[Object matching data]
- Opening Delimiter -
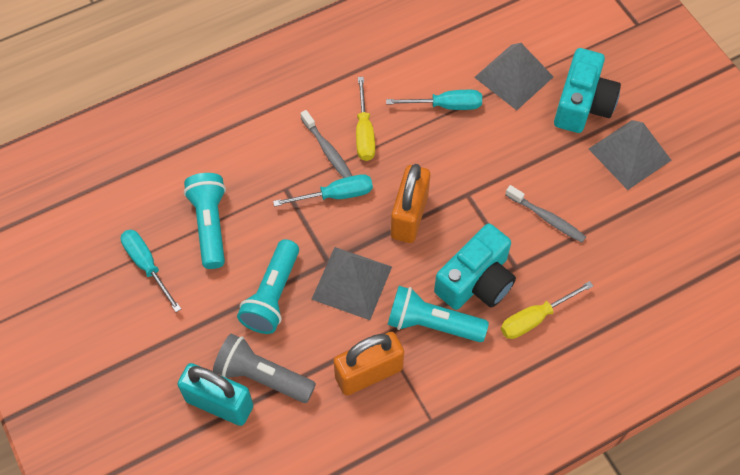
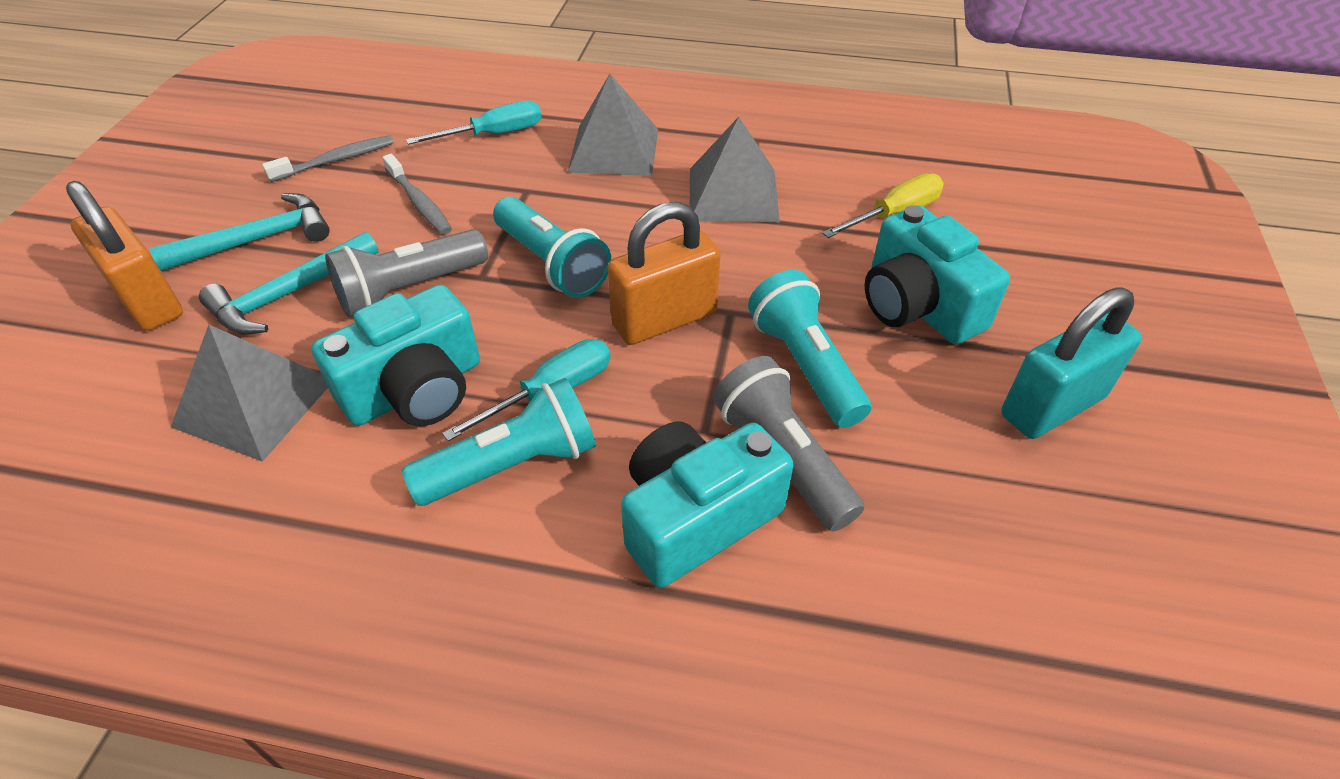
grey flashlight: 1 -> 2
turquoise camera: 2 -> 3
turquoise hammer: 0 -> 2
turquoise screwdriver: 3 -> 2
yellow screwdriver: 2 -> 1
- Closing Delimiter -
● **EXERCISE AIM**: Leaving every picture out, output the data exactly as it stands.

● **EXERCISE SOLUTION**:
grey flashlight: 1 -> 2
turquoise camera: 2 -> 3
turquoise hammer: 0 -> 2
turquoise screwdriver: 3 -> 2
yellow screwdriver: 2 -> 1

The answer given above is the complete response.